■ **Stored records**:
####

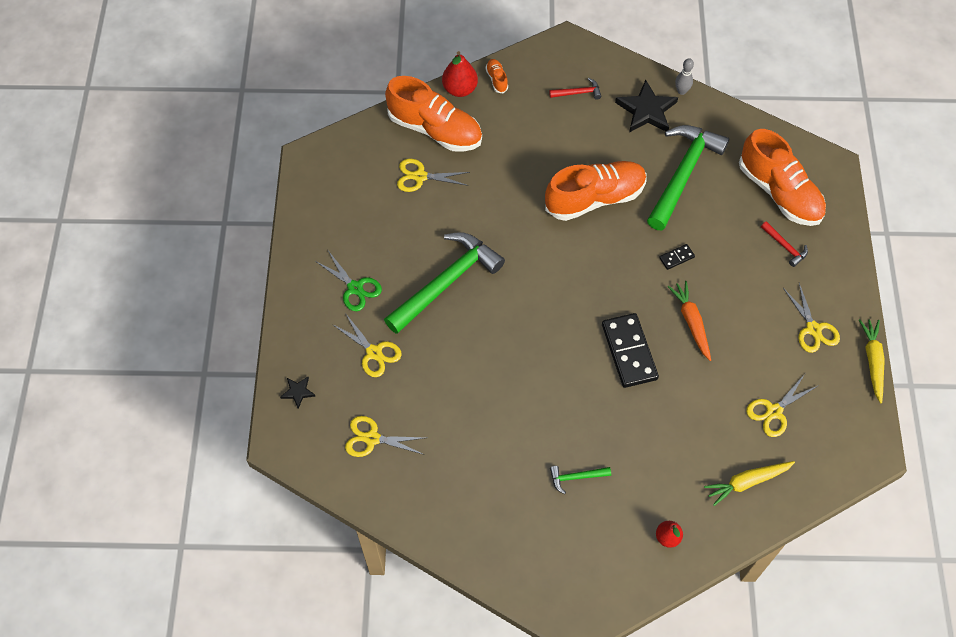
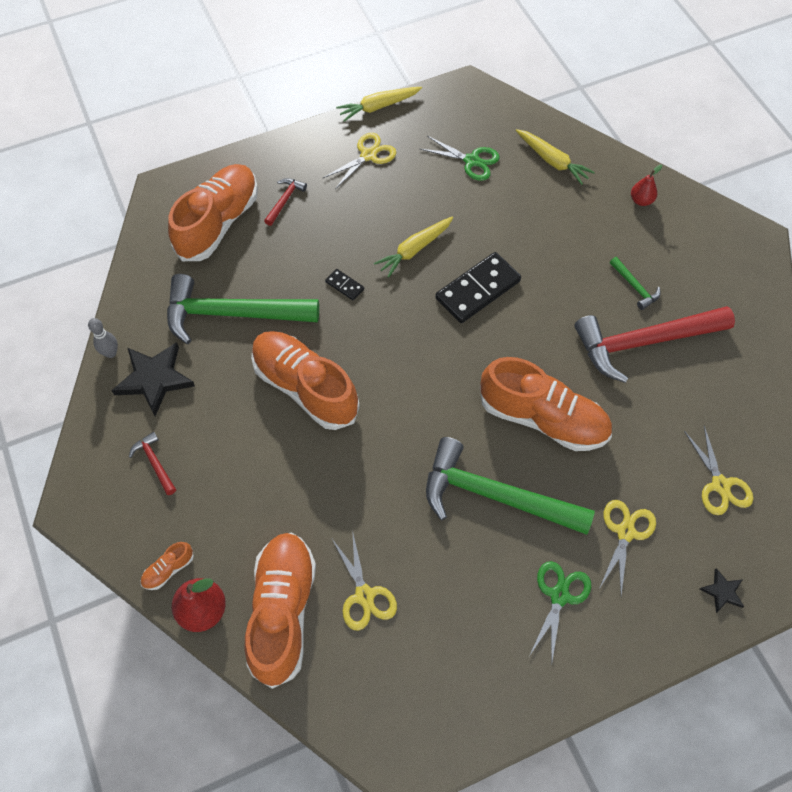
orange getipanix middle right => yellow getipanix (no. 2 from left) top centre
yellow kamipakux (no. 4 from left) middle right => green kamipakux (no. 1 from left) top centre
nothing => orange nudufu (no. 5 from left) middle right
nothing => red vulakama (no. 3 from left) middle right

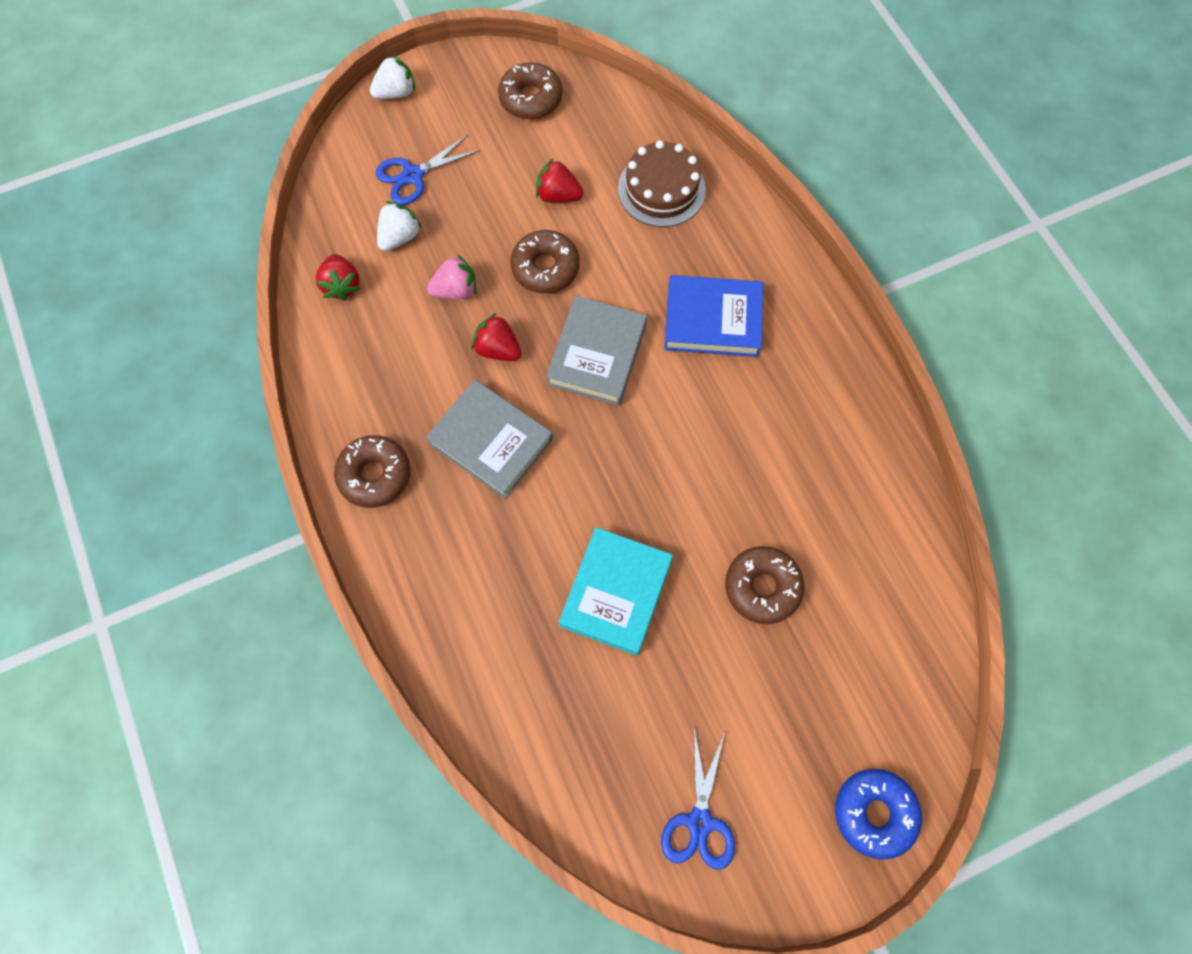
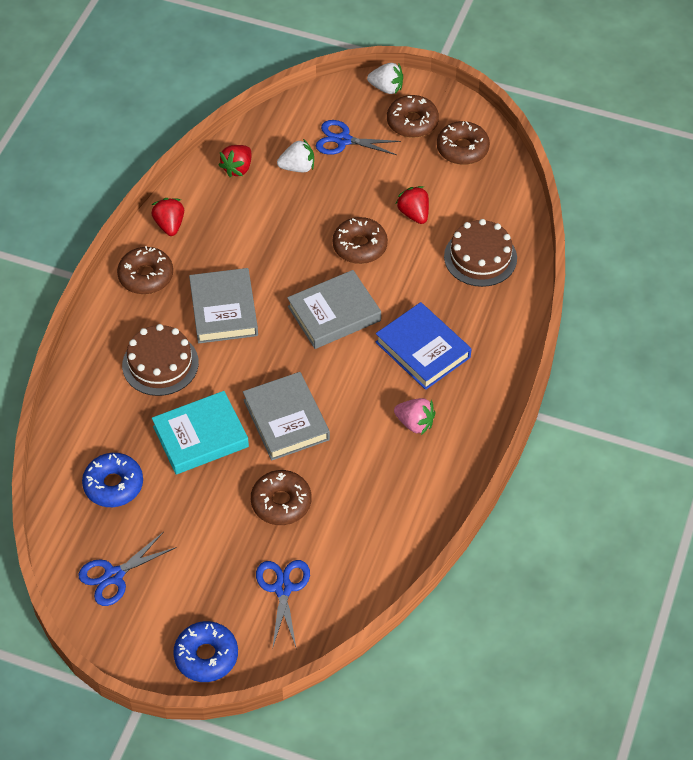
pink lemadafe top centre => pink lemadafe centre, relocated
red lemadafe (no. 2 from left in the first image) centre => red lemadafe (no. 1 from left) top left, relocated
nothing => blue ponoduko (no. 1 from left) middle left
nothing => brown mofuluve (no. 1 from left) middle left
nothing => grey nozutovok (no. 2 from left) centre
nothing => blue kamipakux (no. 2 from left) bottom centre
nothing => brown ponoduko (no. 4 from left) top centre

####

■ **What is required**: None of the pictures belong in the result. Print exactly the lines from the one containing "yellow kamipakux (no." through the final line of the entries.

■ **Your response**:
yellow kamipakux (no. 4 from left) middle right => green kamipakux (no. 1 from left) top centre
nothing => orange nudufu (no. 5 from left) middle right
nothing => red vulakama (no. 3 from left) middle right

pink lemadafe top centre => pink lemadafe centre, relocated
red lemadafe (no. 2 from left in the first image) centre => red lemadafe (no. 1 from left) top left, relocated
nothing => blue ponoduko (no. 1 from left) middle left
nothing => brown mofuluve (no. 1 from left) middle left
nothing => grey nozutovok (no. 2 from left) centre
nothing => blue kamipakux (no. 2 from left) bottom centre
nothing => brown ponoduko (no. 4 from left) top centre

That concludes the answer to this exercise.